### Material for the task

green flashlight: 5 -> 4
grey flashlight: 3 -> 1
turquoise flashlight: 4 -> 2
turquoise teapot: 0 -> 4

--

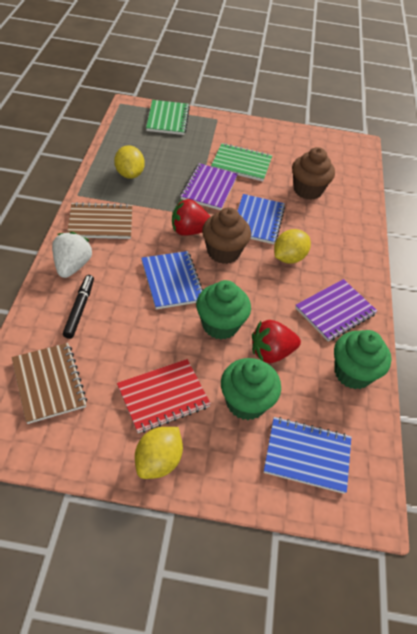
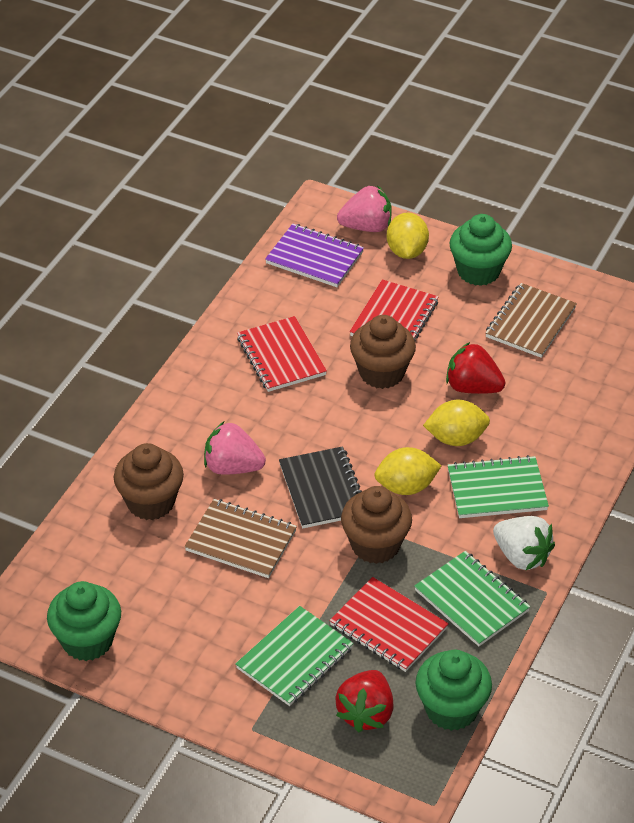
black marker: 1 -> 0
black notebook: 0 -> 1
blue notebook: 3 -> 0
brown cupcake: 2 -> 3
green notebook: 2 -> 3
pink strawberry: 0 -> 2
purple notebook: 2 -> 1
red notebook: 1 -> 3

### Problem requirements
Return only the stretch of the material above from the line holding "black notebook: 0 -> 1" through the line holding "red notebook: 1 -> 3", copied exactly.

### Output of the task
black notebook: 0 -> 1
blue notebook: 3 -> 0
brown cupcake: 2 -> 3
green notebook: 2 -> 3
pink strawberry: 0 -> 2
purple notebook: 2 -> 1
red notebook: 1 -> 3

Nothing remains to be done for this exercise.